**Dataset records**
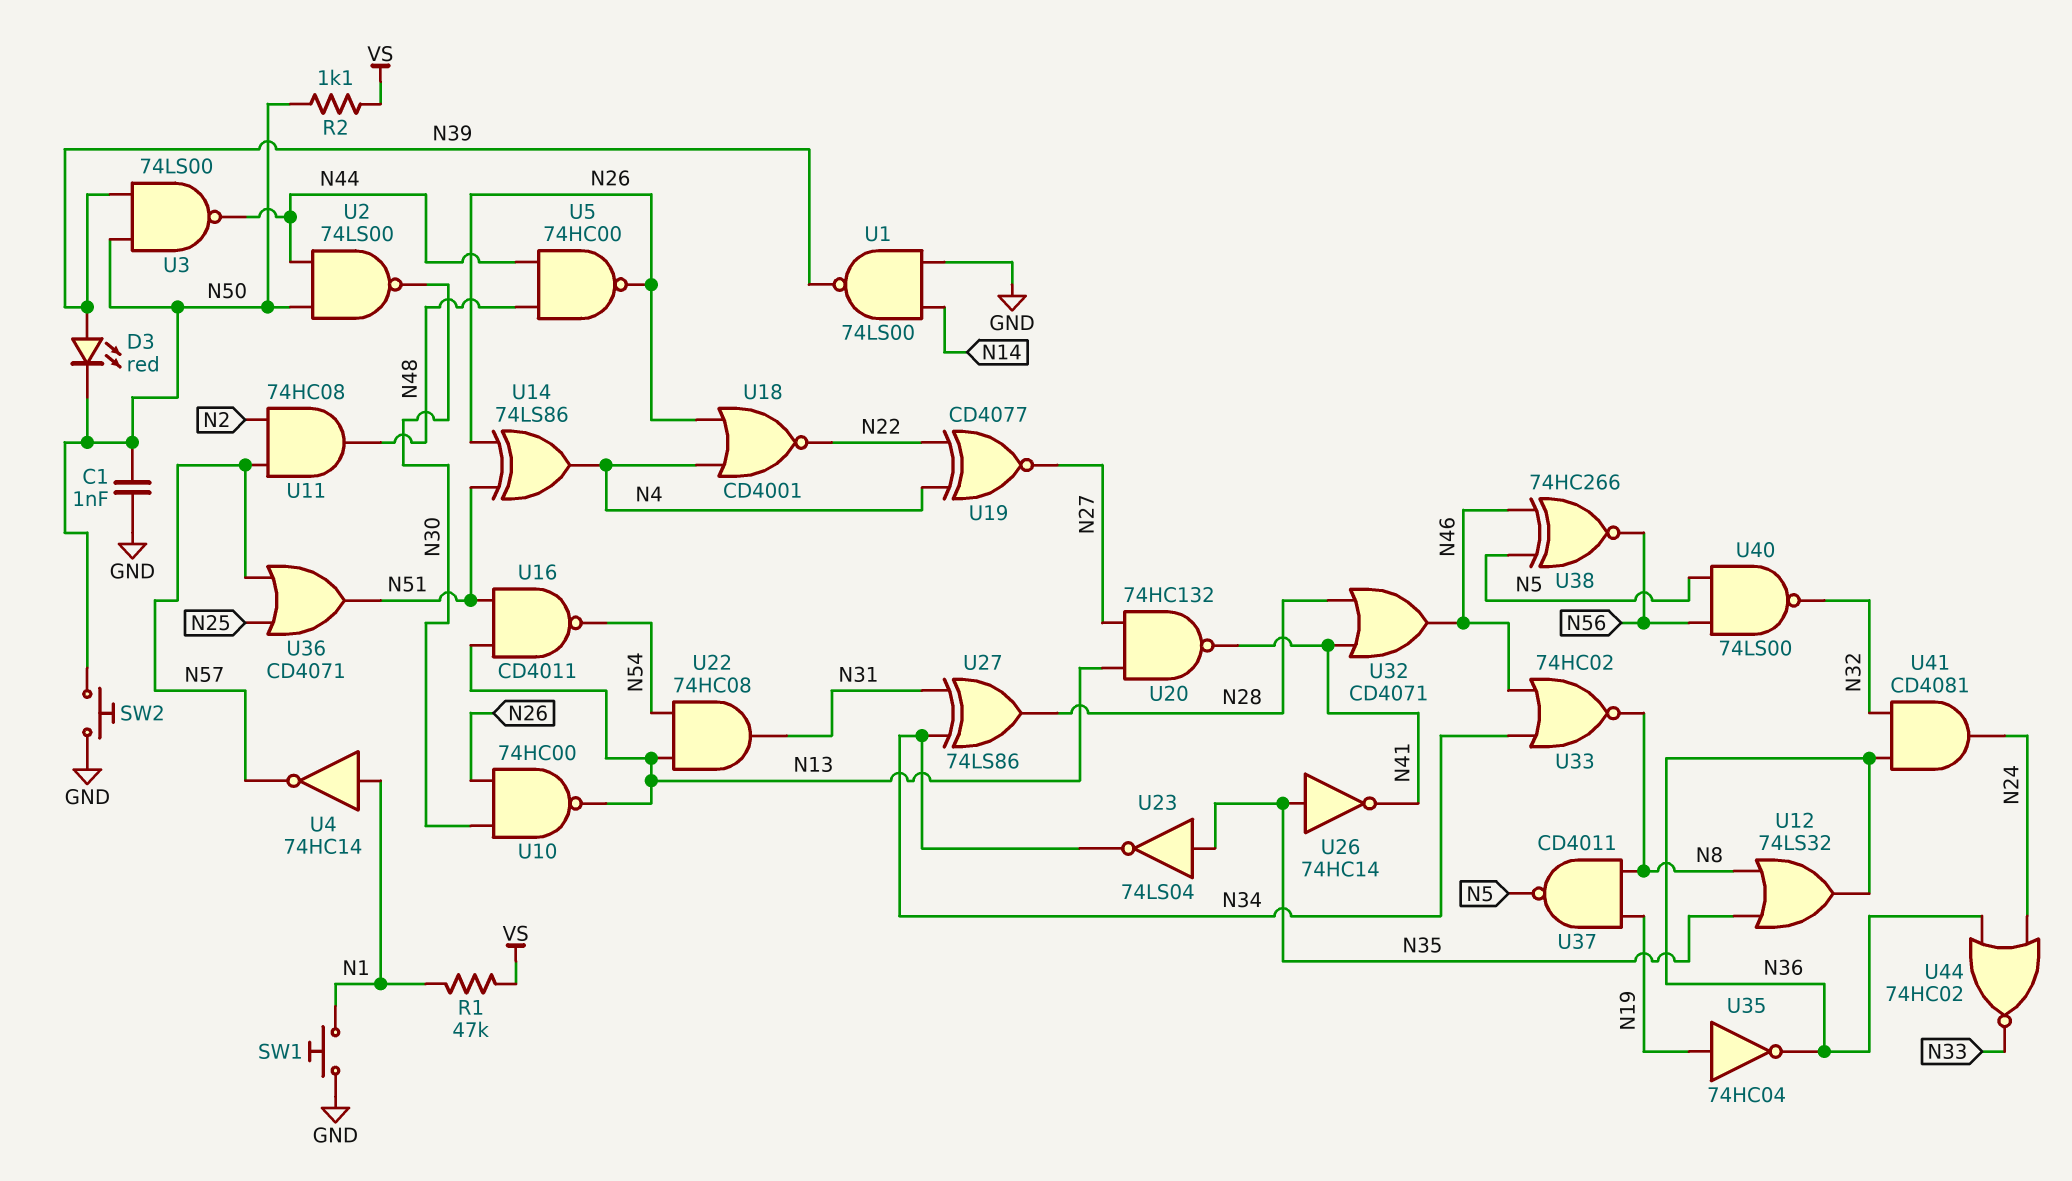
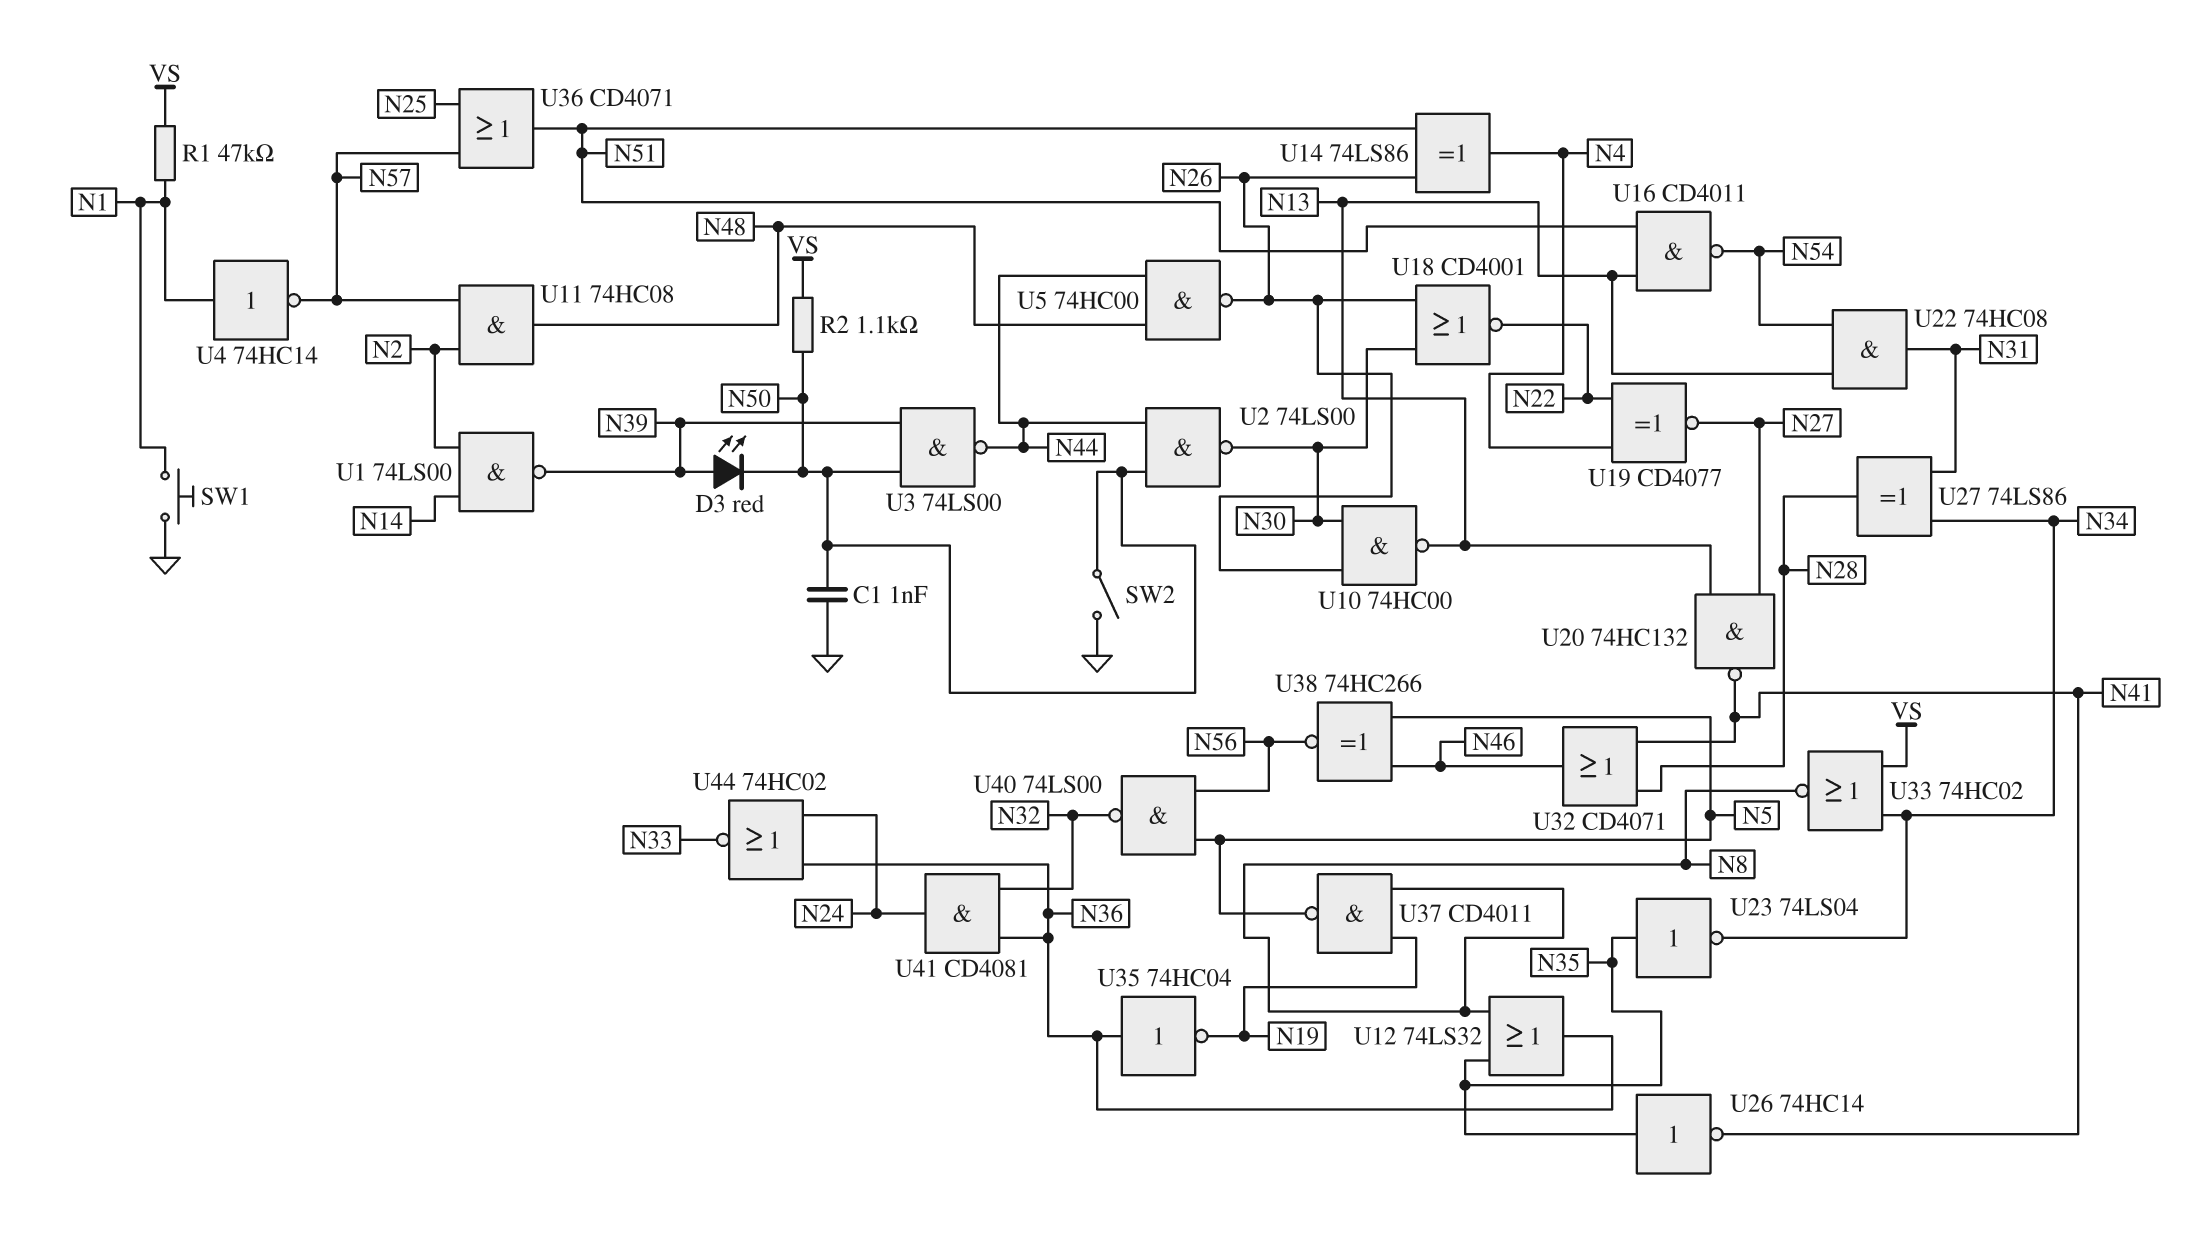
SW2: button (GND, N50) -> switch (GND, N50)
U1: NAND 74LS00 (in GND, in N14, out N39) -> NAND 74LS00 (in N2, in N14, out N39)
U18: NOR CD4001 (in N4, in N26, out N22) -> NOR CD4001 (in N26, in N30, out N22)
U33: NOR 74HC02 (in N34, in N46, out N8) -> NOR 74HC02 (in N34, in VS, out N8)
U35: NOT 74HC04 (in N19, out N36) -> NOT 74HC04 (in N36, out N19)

**Brief**
Extract the entries in full, exactly as they are, minus the pictures.

**Reply to the exercise**
SW2: button (GND, N50) -> switch (GND, N50)
U1: NAND 74LS00 (in GND, in N14, out N39) -> NAND 74LS00 (in N2, in N14, out N39)
U18: NOR CD4001 (in N4, in N26, out N22) -> NOR CD4001 (in N26, in N30, out N22)
U33: NOR 74HC02 (in N34, in N46, out N8) -> NOR 74HC02 (in N34, in VS, out N8)
U35: NOT 74HC04 (in N19, out N36) -> NOT 74HC04 (in N36, out N19)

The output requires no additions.